[[ Data supplied open ]]
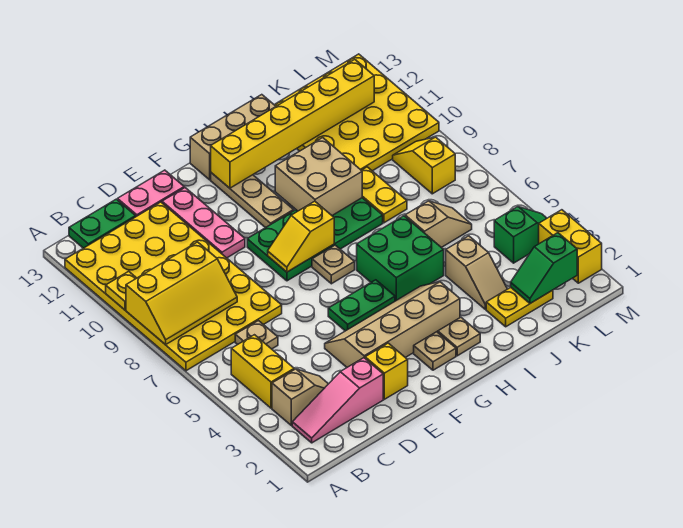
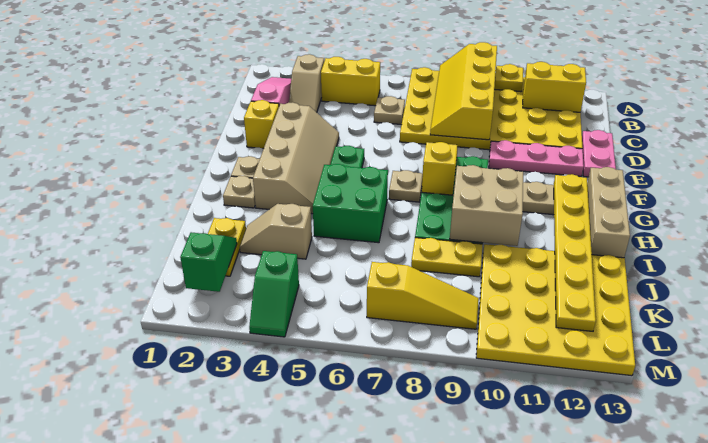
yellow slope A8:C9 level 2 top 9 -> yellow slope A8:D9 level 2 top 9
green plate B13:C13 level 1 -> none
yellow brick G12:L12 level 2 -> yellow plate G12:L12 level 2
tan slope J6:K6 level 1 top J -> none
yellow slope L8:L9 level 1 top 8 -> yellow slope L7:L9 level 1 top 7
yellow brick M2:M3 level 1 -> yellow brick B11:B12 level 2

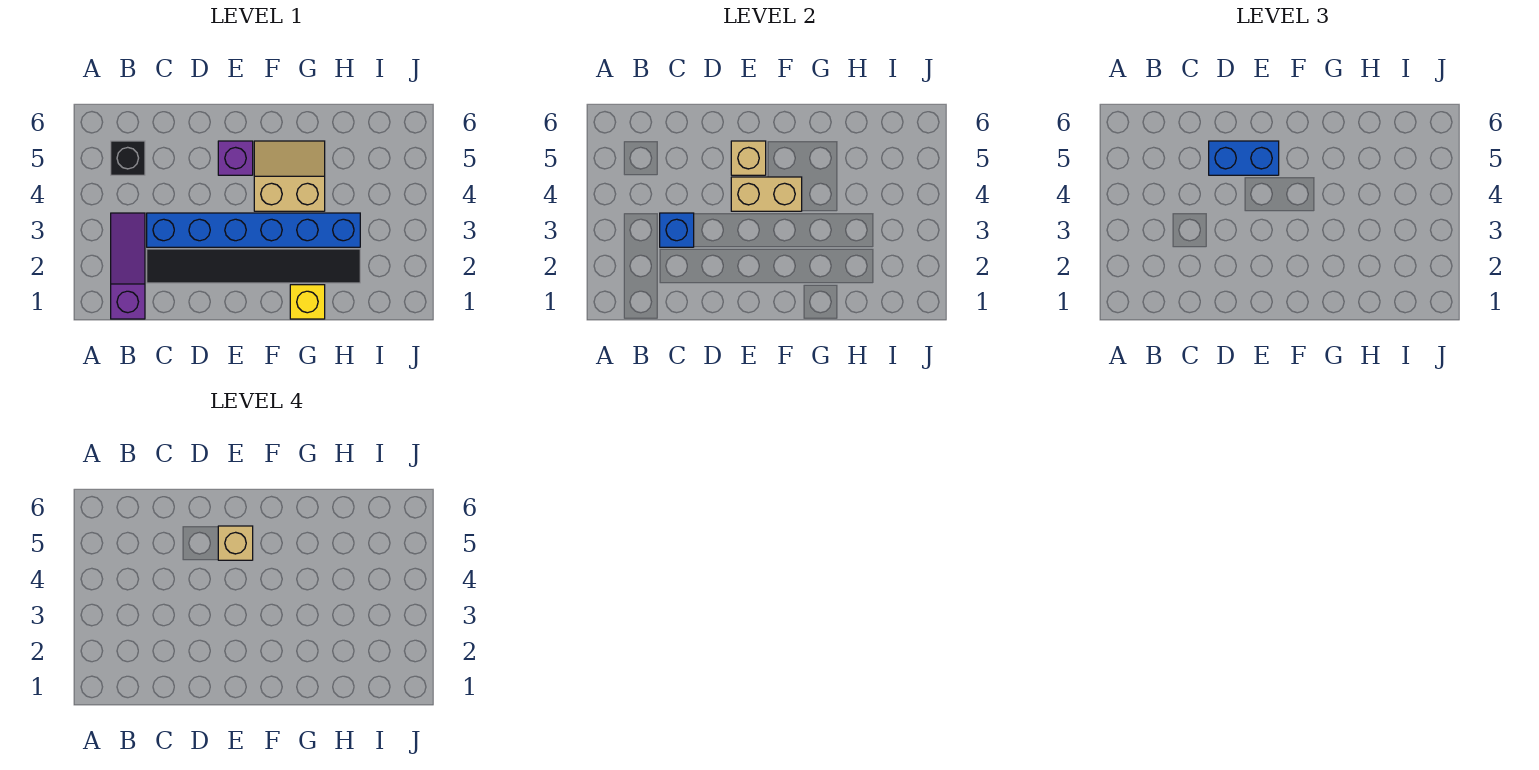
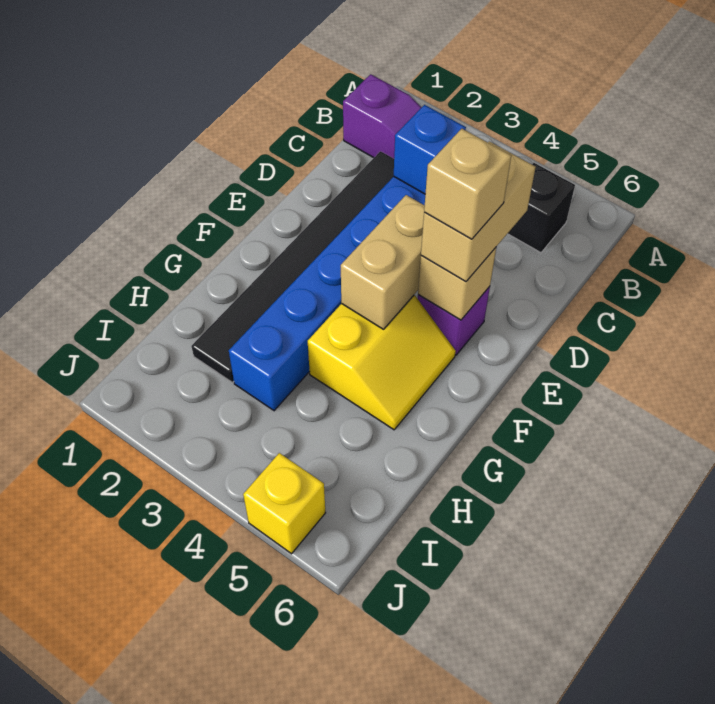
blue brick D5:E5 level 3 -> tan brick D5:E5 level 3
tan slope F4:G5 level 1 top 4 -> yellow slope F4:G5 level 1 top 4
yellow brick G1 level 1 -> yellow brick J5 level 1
[[ Data supplied closed ]]
[[ Data supplied open ]]
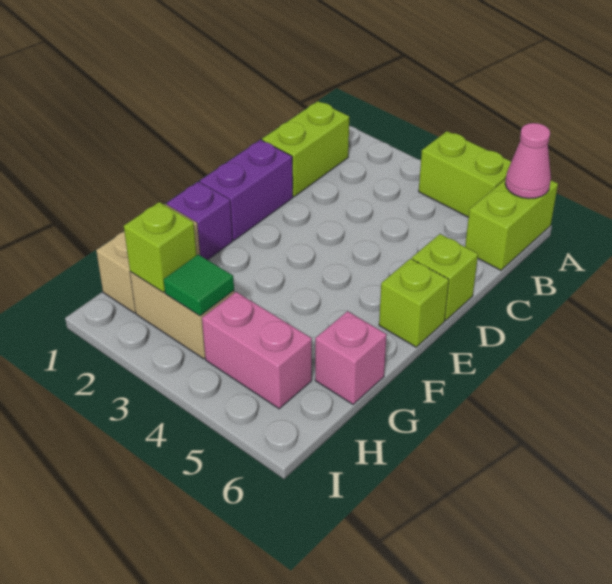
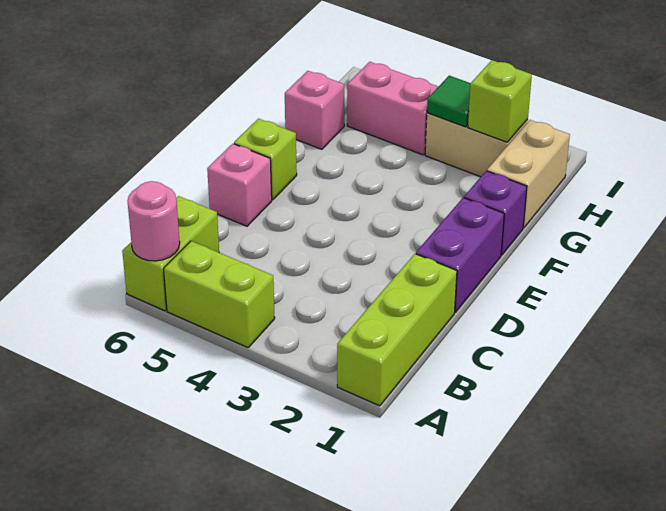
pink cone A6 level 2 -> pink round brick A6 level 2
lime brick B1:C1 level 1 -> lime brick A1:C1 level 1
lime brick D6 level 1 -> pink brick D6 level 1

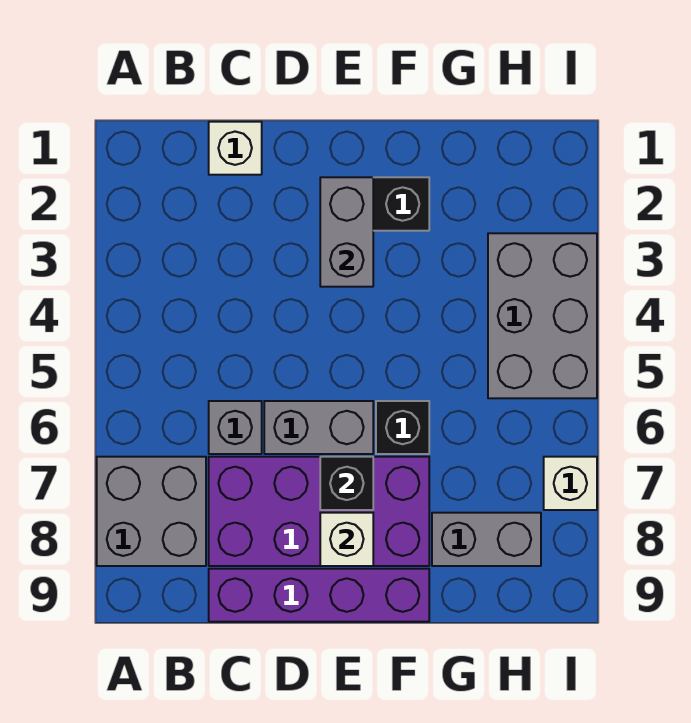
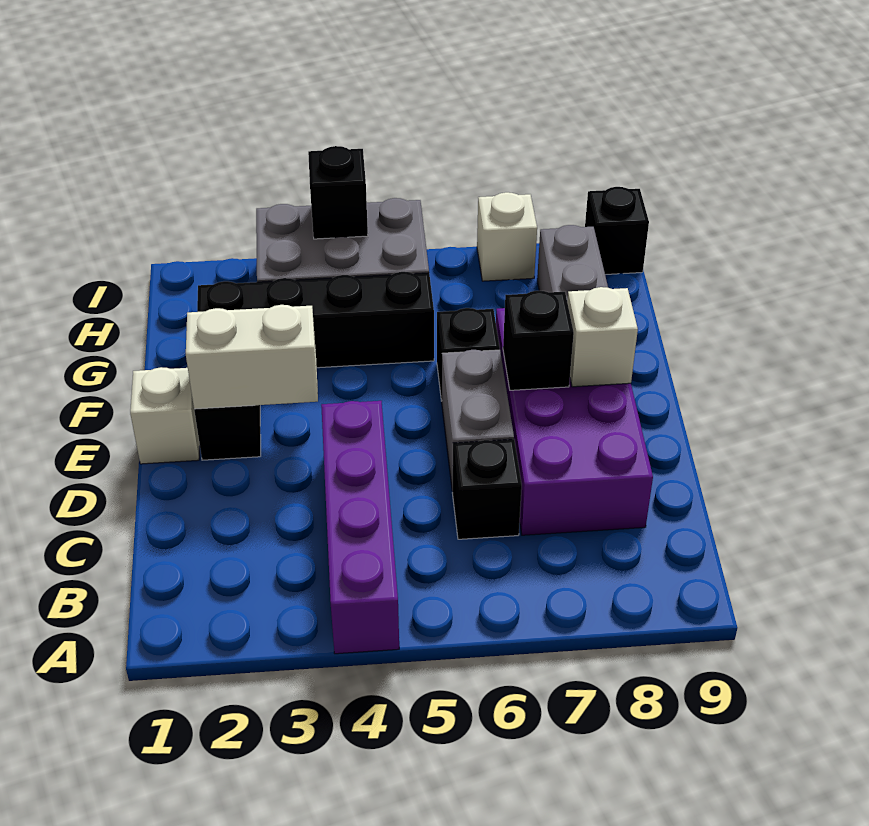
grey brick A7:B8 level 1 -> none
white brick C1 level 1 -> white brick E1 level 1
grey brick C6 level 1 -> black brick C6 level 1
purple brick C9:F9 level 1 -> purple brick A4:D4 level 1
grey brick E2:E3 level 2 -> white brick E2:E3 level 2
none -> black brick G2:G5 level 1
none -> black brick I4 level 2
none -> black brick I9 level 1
[[ Data supplied closed ]]
What you have to do |
Of the entries above, transcribe exactly those lines that fall between the line containing "grey brick A7:B8 level 1 -> none" and the line containing "none -> black brick I9 level 1", together with those two lines.

Result below |
grey brick A7:B8 level 1 -> none
white brick C1 level 1 -> white brick E1 level 1
grey brick C6 level 1 -> black brick C6 level 1
purple brick C9:F9 level 1 -> purple brick A4:D4 level 1
grey brick E2:E3 level 2 -> white brick E2:E3 level 2
none -> black brick G2:G5 level 1
none -> black brick I4 level 2
none -> black brick I9 level 1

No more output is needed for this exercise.